Identify and copy all lines of the material where the string "moved" is found.

Dataset section:
------------------------------------------------
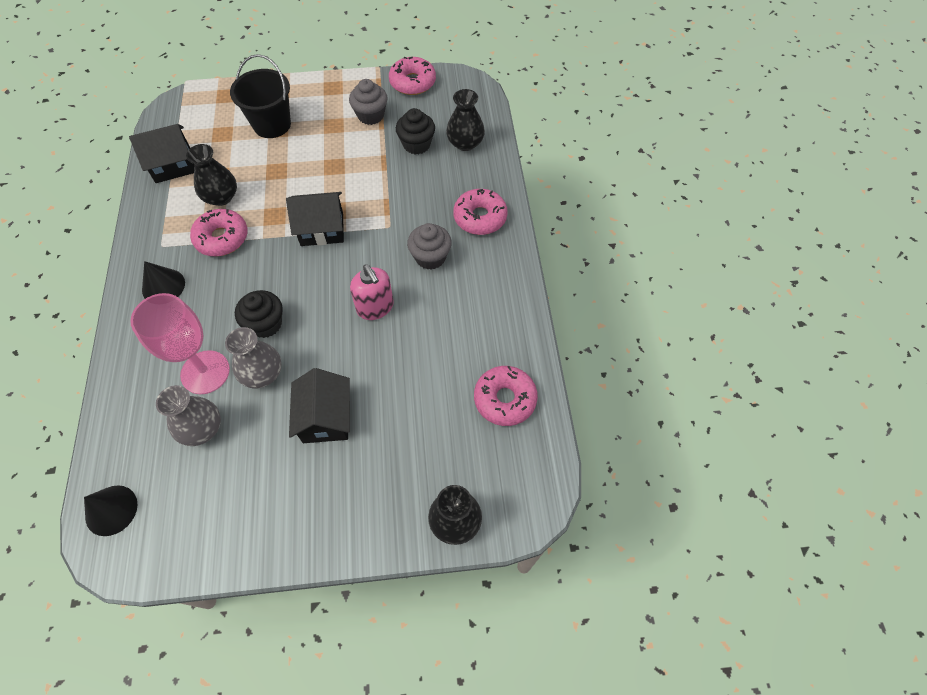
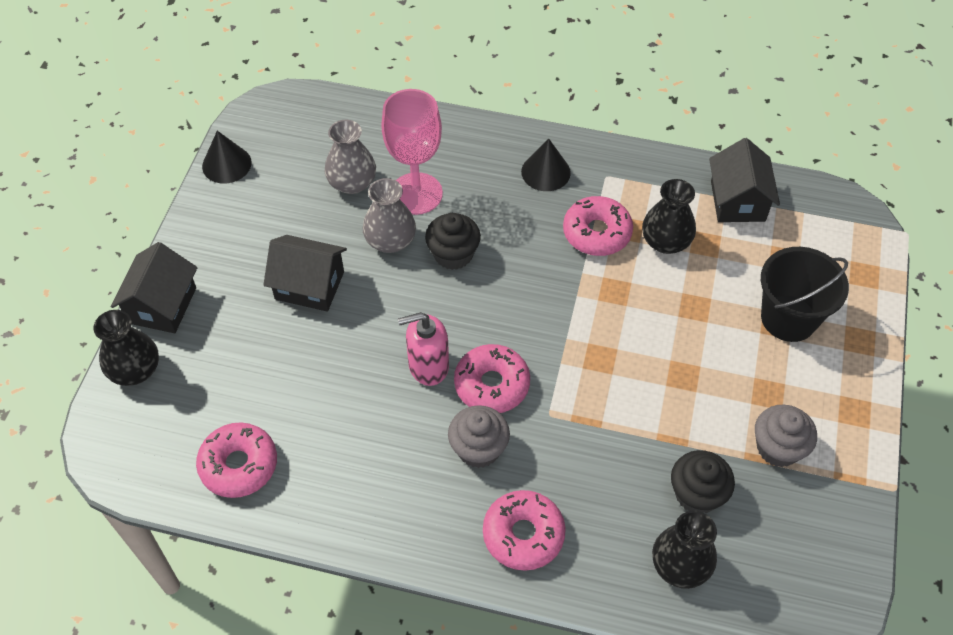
camera: 110 degrees right, 5 degrees down
black cone [84,485,137,536] -> black cone moved to [202,131,252,184]
black house [286,192,344,246] -> black house moved to [111,242,197,333]
pink donut [389,56,436,95] -> pink donut moved to [454,344,530,413]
------------------------------------------------
Expected answer:
black cone [84,485,137,536] -> black cone moved to [202,131,252,184]
black house [286,192,344,246] -> black house moved to [111,242,197,333]
pink donut [389,56,436,95] -> pink donut moved to [454,344,530,413]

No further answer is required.